What you need to do:
Put the lines of the records below, from the line with "clementine [960, 333]" up to and including the line with "hissing [658, 579]", into a Markdown table with the columns Row and Line. Number each row and leave out blank lines.

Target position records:
──────────
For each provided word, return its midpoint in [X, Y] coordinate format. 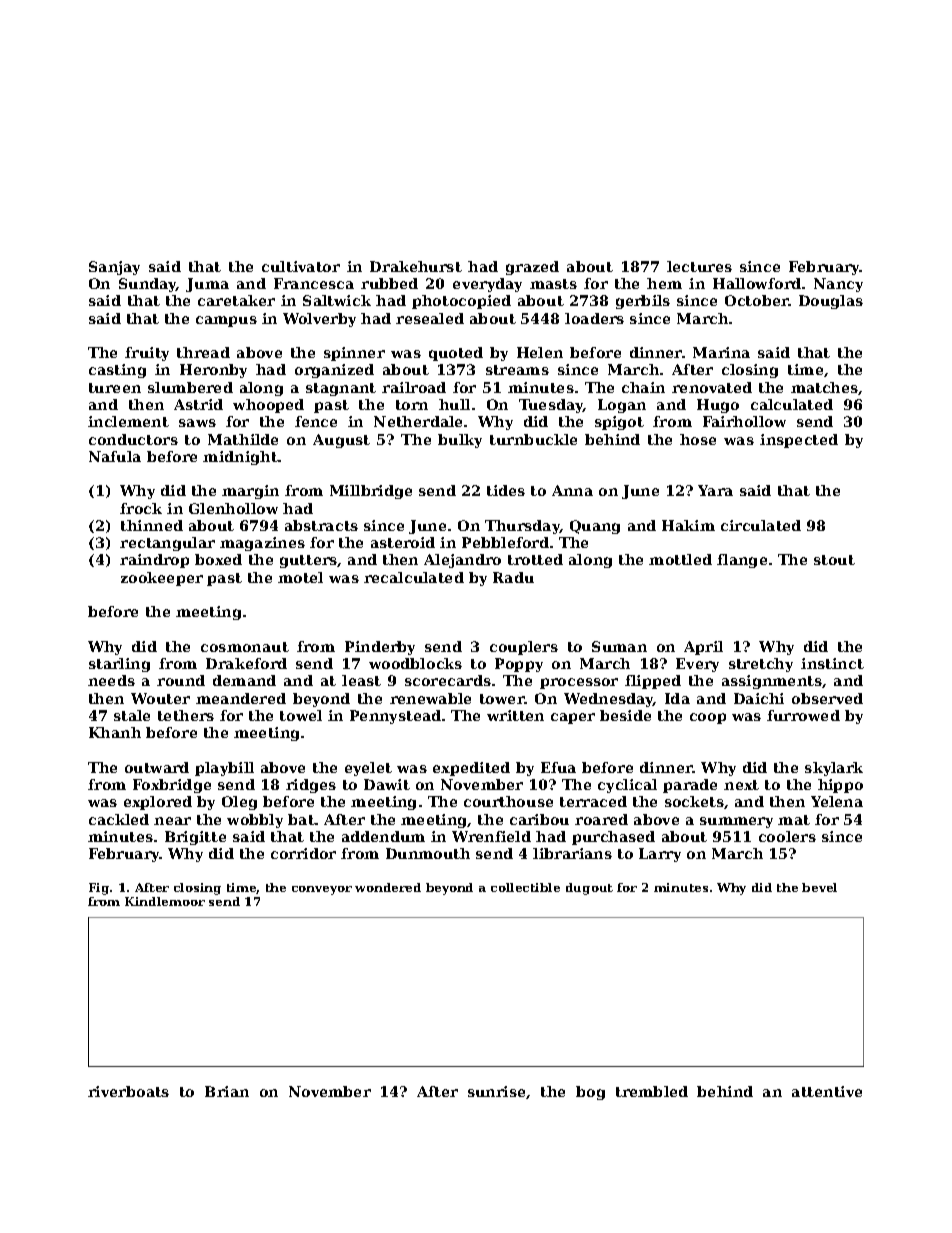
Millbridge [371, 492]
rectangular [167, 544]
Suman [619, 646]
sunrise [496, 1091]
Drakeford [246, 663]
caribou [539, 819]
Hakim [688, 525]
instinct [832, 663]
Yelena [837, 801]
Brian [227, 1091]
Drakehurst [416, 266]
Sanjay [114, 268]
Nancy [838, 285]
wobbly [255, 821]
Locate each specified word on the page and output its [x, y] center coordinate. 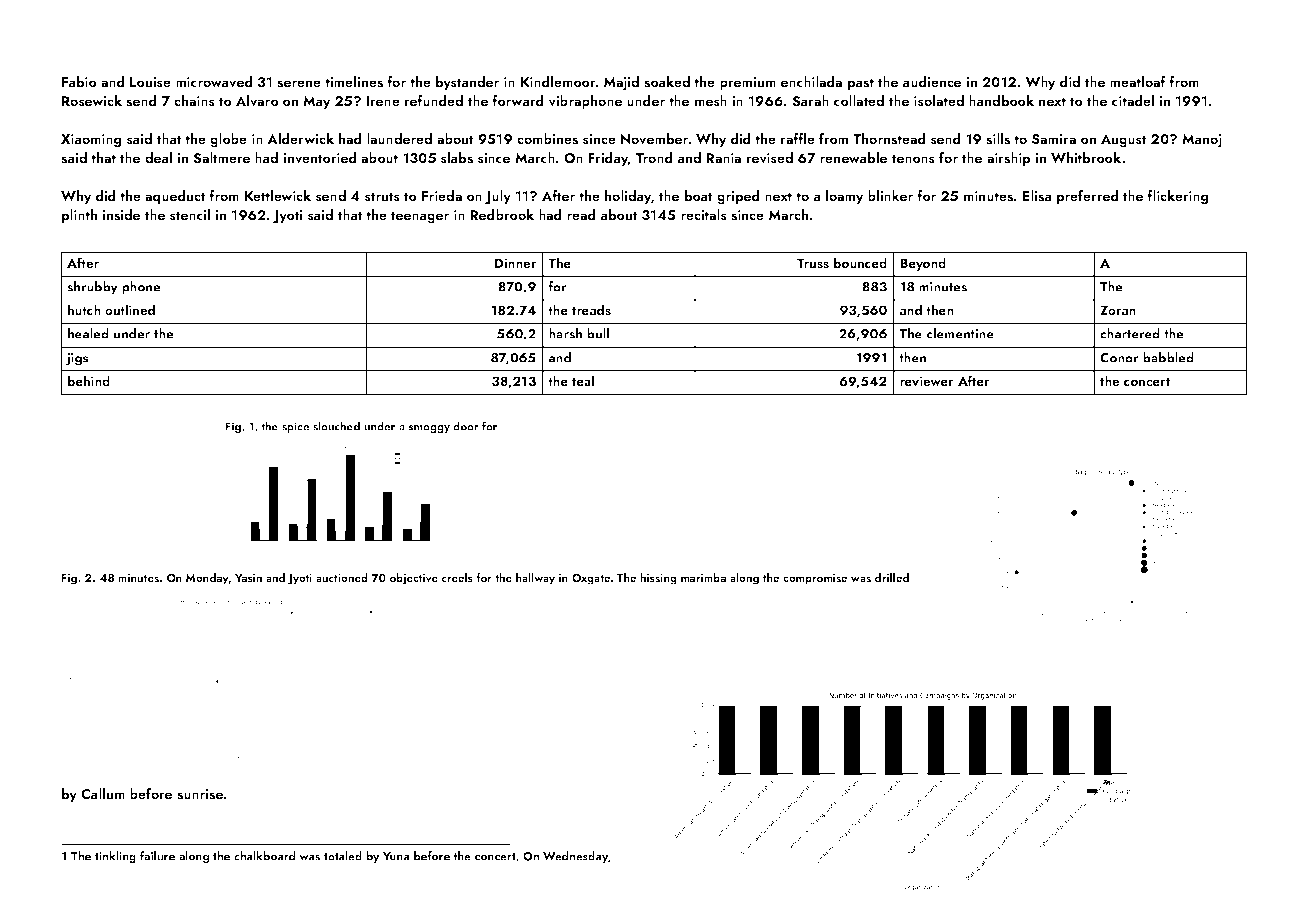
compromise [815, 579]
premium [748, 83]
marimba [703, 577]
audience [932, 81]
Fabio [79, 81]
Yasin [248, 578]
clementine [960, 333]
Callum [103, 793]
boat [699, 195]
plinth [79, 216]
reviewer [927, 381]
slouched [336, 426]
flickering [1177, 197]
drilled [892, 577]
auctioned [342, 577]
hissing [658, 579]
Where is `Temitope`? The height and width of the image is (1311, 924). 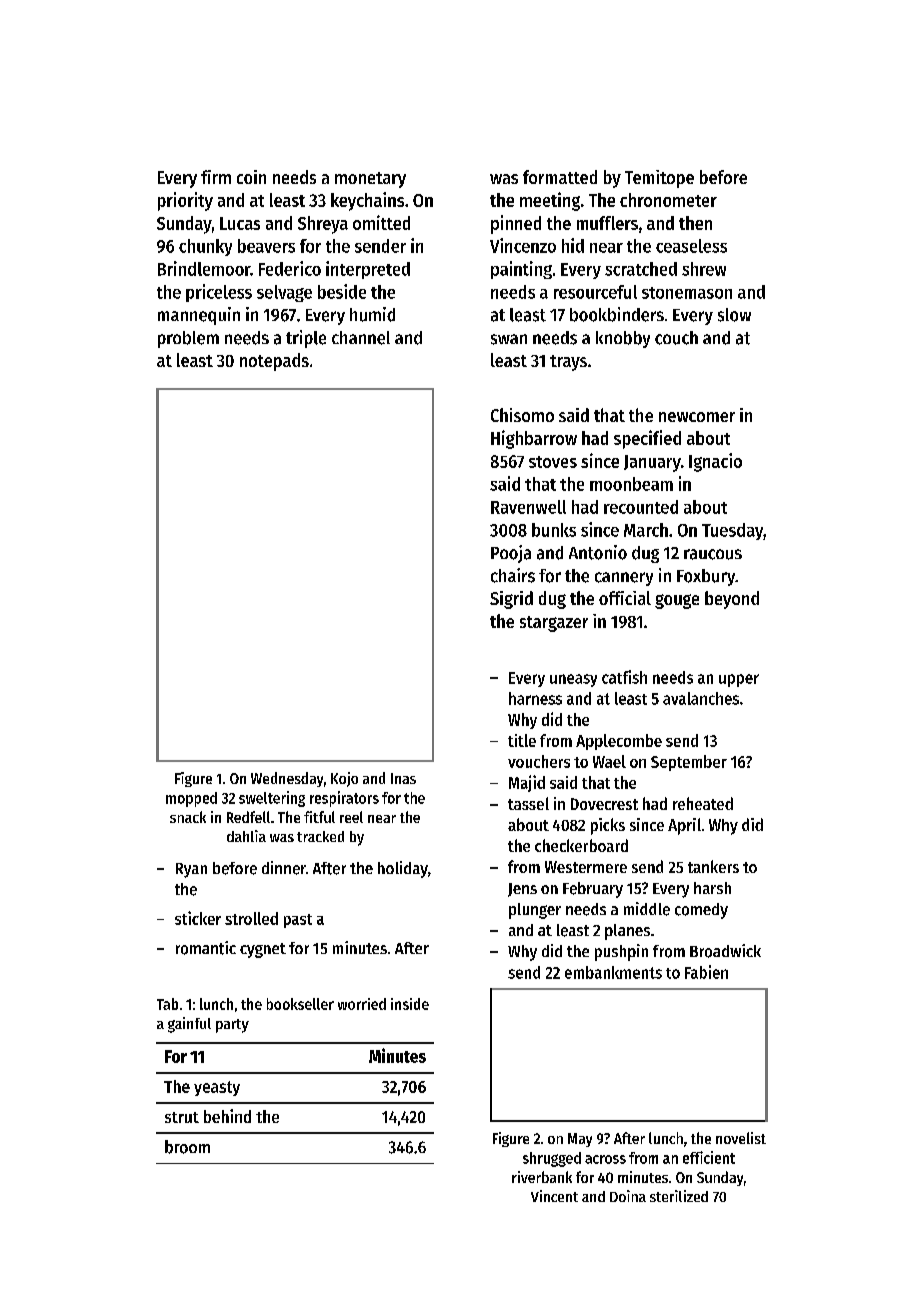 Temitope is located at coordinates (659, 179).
──────────
Written response:
| Row | Line |
|---|---|
| 1 | clementine [960, 333] |
| 2 | Callum [103, 793] |
| 3 | boat [699, 195] |
| 4 | plinth [79, 216] |
| 5 | reviewer [927, 381] |
| 6 | slouched [336, 426] |
| 7 | flickering [1177, 197] |
| 8 | drilled [892, 577] |
| 9 | auctioned [342, 577] |
| 10 | hissing [658, 579] |